The response must be the exact lines from the line holding "none -> tan slope G6:I7 level 1 top 6" through the end of the entries, with no pictures and nothing else.

────

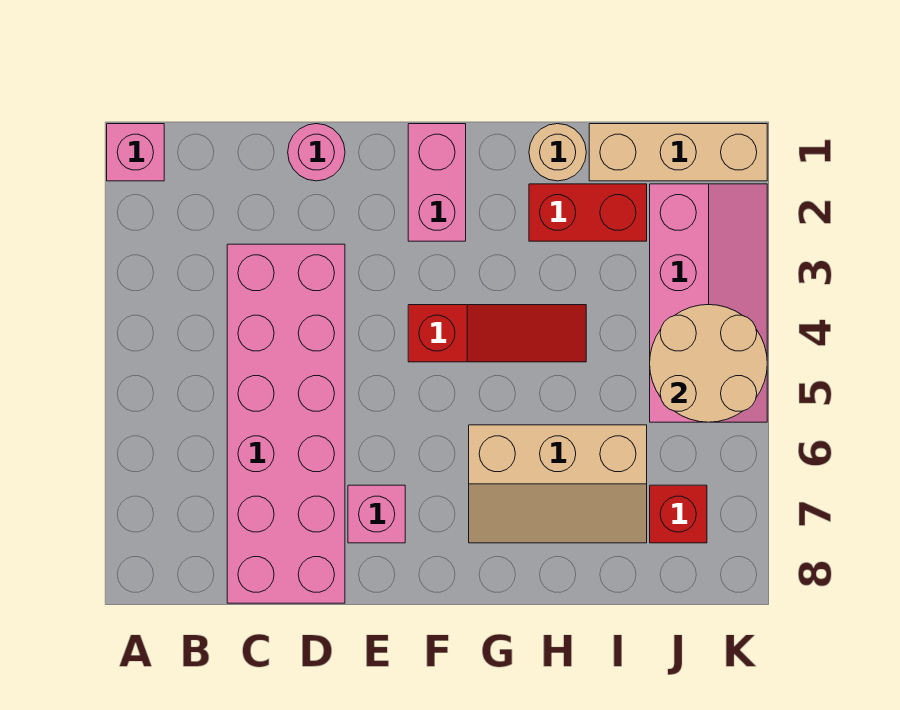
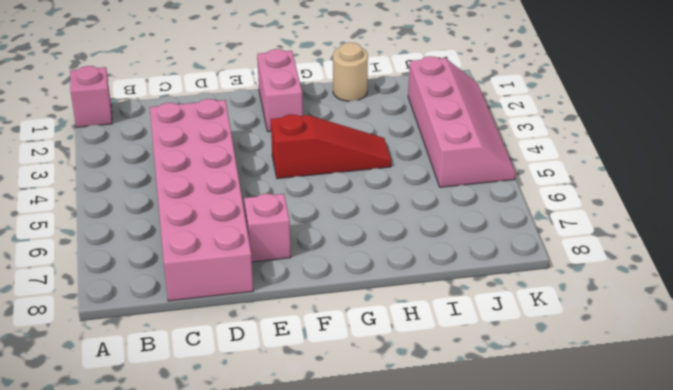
none -> pink round brick D1 level 1
none -> tan slope G6:I7 level 1 top 6
none -> red brick H2:I2 level 1

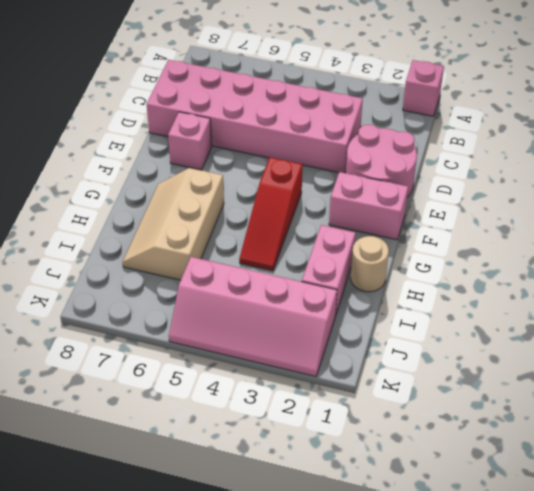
pink round brick D1:E2 level 1 -> pink round brick D1 level 1
pink brick H2:I2 level 1 -> red brick H2:I2 level 1
none -> tan brick I1:K1 level 1
none -> red brick J7 level 1
none -> tan round brick J4:K5 level 2

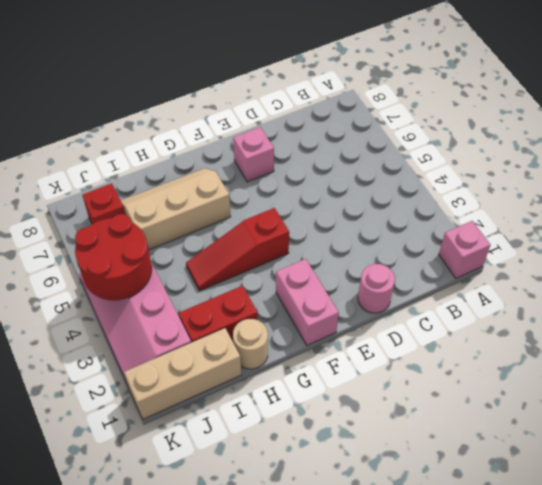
red round brick J4:K5 level 2 -> tan round brick J4:K5 level 2
none -> pink brick C3:D8 level 1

────

* TASK OUTPUT *
none -> tan slope G6:I7 level 1 top 6
none -> red brick H2:I2 level 1

pink round brick D1:E2 level 1 -> pink round brick D1 level 1
pink brick H2:I2 level 1 -> red brick H2:I2 level 1
none -> tan brick I1:K1 level 1
none -> red brick J7 level 1
none -> tan round brick J4:K5 level 2

red round brick J4:K5 level 2 -> tan round brick J4:K5 level 2
none -> pink brick C3:D8 level 1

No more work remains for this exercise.